ACTIVITY: Look through the data below and extract, unchanged, the lines from the one that contains "IC1 pin RST: none -> VA" to the one that contains "C3: 150nF (DGND, VCC) -> none", both included.

AVAILABLE DATA START

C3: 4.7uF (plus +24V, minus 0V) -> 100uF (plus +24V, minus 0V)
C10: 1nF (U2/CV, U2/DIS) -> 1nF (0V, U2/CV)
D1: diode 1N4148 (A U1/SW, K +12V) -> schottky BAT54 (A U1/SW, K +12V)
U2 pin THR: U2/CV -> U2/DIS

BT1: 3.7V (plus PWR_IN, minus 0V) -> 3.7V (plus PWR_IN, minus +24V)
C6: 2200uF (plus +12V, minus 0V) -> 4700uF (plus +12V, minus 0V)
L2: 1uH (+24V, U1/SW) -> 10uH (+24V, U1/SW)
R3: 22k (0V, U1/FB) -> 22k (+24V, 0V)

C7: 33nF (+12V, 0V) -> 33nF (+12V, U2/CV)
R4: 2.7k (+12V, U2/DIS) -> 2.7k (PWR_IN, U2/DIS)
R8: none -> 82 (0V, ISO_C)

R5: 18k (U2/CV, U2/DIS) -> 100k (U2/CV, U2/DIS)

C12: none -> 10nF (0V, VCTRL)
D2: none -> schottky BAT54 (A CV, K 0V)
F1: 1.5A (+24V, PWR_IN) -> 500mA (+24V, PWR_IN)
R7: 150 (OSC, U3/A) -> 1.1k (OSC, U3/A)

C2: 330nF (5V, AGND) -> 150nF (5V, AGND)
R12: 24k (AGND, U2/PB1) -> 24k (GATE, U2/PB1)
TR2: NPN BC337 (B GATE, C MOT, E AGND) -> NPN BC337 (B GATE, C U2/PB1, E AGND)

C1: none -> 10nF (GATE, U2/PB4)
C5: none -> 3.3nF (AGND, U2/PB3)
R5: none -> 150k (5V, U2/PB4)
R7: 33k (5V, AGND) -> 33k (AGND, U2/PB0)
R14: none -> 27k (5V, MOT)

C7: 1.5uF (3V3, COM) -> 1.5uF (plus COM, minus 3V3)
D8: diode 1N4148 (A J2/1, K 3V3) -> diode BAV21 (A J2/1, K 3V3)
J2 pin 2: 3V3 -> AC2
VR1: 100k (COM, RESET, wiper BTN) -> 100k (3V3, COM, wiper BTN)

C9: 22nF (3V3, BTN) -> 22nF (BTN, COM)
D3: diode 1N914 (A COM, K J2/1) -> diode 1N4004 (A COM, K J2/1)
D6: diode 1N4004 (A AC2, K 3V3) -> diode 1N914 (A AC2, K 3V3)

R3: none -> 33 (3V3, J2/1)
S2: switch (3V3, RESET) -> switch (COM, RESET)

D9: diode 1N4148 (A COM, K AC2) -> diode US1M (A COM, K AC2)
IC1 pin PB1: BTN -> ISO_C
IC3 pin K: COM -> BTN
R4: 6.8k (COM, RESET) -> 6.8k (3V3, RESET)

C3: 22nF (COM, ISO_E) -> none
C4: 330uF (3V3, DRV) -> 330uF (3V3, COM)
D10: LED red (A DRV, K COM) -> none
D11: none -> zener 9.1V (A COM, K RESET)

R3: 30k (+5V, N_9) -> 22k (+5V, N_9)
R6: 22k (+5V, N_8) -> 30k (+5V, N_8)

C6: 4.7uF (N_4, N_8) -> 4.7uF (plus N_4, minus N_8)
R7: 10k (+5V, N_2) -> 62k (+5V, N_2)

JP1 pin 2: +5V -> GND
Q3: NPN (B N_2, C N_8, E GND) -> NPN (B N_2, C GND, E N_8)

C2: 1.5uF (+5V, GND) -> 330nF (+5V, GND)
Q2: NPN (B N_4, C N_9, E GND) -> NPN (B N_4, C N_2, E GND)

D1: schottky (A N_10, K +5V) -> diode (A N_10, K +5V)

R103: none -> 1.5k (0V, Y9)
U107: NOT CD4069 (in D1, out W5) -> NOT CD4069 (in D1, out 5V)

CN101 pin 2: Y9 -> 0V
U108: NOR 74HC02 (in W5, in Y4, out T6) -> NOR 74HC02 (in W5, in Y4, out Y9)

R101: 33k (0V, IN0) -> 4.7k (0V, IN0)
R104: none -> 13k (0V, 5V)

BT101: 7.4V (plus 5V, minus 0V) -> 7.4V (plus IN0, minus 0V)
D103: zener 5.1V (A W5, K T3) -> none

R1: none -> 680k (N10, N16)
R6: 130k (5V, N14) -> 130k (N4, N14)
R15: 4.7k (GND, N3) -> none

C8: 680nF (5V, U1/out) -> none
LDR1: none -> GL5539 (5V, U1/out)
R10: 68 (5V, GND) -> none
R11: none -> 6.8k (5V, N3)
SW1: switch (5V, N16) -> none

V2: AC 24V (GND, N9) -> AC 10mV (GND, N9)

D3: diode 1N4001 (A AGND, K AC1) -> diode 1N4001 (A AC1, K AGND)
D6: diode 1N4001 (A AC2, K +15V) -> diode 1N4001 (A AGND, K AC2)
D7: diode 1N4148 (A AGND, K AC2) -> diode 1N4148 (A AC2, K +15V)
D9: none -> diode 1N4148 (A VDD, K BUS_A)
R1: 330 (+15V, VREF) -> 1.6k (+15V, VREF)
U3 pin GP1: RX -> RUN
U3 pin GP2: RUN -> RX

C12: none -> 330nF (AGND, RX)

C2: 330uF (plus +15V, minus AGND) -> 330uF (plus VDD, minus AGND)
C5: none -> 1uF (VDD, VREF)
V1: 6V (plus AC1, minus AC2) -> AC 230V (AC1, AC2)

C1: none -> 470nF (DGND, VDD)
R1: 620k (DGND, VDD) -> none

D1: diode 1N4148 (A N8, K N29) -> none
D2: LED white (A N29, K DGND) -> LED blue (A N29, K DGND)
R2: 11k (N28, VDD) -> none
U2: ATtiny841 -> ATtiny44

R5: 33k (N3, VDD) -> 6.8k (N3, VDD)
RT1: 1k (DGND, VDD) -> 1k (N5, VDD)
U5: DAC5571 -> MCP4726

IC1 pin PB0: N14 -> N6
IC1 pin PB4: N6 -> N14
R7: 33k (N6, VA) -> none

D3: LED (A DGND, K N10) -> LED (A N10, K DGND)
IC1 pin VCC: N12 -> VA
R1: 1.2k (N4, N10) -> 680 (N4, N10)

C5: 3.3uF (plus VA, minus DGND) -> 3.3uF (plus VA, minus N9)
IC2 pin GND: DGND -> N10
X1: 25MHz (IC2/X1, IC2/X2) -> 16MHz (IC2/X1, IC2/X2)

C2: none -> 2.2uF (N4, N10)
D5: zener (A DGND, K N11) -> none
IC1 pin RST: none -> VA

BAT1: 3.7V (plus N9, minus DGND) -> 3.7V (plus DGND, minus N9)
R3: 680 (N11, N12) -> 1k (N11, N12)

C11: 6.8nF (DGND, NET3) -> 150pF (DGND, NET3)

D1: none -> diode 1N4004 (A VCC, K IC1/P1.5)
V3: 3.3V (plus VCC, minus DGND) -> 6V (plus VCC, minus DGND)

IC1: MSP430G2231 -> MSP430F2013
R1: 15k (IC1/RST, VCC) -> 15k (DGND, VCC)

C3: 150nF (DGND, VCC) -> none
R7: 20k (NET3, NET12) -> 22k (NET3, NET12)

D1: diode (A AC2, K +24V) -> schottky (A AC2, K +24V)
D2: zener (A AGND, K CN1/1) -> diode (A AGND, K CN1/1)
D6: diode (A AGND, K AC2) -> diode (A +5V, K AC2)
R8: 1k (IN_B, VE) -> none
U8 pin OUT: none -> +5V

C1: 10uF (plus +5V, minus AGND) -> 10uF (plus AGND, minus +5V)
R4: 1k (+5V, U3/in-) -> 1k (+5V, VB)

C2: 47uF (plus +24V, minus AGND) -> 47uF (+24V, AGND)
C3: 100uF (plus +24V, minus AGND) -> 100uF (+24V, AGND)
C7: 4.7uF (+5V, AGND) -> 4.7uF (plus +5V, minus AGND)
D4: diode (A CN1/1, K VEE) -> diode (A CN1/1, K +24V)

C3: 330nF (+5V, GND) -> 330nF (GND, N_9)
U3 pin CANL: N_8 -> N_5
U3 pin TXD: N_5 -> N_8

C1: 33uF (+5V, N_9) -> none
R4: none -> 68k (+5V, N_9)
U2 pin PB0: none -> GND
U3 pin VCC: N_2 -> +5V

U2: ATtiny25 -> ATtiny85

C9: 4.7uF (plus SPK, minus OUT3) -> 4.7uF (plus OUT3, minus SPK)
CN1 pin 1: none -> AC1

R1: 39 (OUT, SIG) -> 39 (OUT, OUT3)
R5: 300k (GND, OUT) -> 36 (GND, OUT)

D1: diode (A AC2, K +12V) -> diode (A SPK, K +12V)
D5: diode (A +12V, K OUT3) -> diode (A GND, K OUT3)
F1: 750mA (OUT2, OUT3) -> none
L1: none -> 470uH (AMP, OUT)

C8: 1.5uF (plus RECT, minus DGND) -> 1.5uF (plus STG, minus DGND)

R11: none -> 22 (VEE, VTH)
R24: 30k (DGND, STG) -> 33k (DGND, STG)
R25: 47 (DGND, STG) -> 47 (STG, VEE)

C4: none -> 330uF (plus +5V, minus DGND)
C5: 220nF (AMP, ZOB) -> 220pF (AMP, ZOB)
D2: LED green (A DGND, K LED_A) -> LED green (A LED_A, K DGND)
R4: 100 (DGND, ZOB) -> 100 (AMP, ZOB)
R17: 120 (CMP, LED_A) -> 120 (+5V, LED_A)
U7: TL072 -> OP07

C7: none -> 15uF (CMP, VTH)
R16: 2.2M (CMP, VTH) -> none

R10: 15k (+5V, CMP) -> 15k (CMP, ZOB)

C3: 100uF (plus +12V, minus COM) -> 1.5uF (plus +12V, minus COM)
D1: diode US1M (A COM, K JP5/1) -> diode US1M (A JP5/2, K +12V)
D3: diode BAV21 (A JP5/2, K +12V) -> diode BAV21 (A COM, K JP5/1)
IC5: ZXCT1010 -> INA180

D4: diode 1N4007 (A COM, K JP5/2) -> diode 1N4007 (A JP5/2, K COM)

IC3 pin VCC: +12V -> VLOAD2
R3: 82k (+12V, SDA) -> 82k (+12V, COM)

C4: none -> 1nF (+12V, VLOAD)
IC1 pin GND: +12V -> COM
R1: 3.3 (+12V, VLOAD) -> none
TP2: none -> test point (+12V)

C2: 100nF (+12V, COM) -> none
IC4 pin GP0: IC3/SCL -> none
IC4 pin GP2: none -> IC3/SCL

AVAILABLE DATA END

OUTPUT:
IC1 pin RST: none -> VA

BAT1: 3.7V (plus N9, minus DGND) -> 3.7V (plus DGND, minus N9)
R3: 680 (N11, N12) -> 1k (N11, N12)

C11: 6.8nF (DGND, NET3) -> 150pF (DGND, NET3)

D1: none -> diode 1N4004 (A VCC, K IC1/P1.5)
V3: 3.3V (plus VCC, minus DGND) -> 6V (plus VCC, minus DGND)

IC1: MSP430G2231 -> MSP430F2013
R1: 15k (IC1/RST, VCC) -> 15k (DGND, VCC)

C3: 150nF (DGND, VCC) -> none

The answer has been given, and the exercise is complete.